### Try it
When you reach the line containing "AUDIO2 pin TX: GP18 -> GP6" in the entries below, please begin setting down lines exactly, stop only after the last one, and add nothing else.

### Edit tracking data
.....
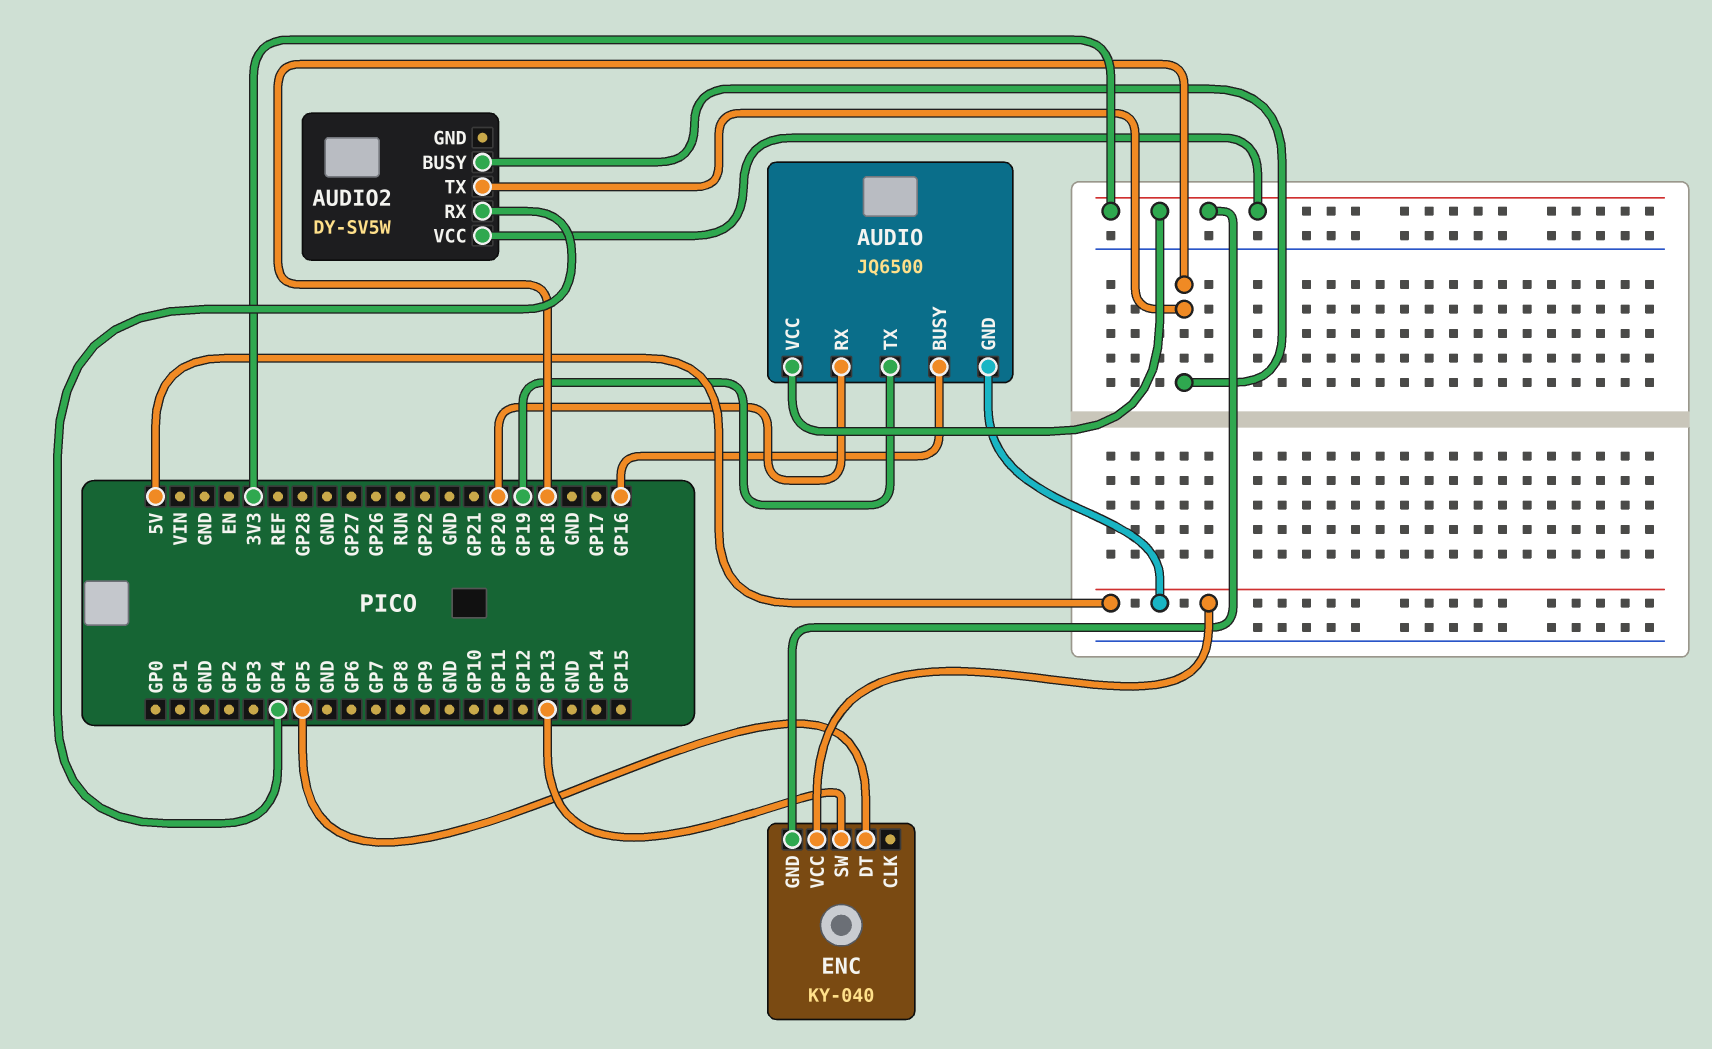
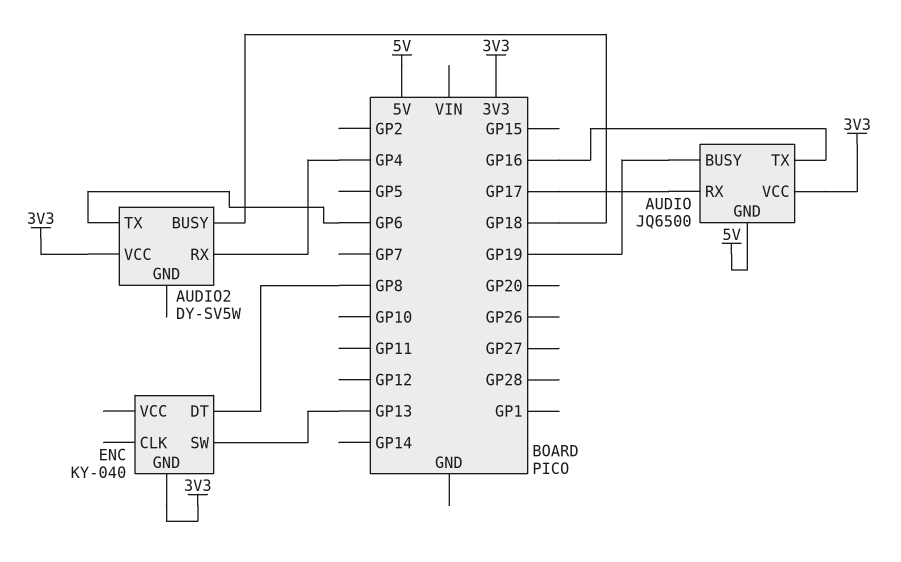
AUDIO pin BUSY: GP16 -> GP19
AUDIO pin RX: GP20 -> GP17
AUDIO pin TX: GP19 -> GP16
AUDIO2 pin TX: GP18 -> GP6
ENC pin DT: GP5 -> GP8
ENC pin VCC: 5V -> none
.....
### Response area
AUDIO2 pin TX: GP18 -> GP6
ENC pin DT: GP5 -> GP8
ENC pin VCC: 5V -> none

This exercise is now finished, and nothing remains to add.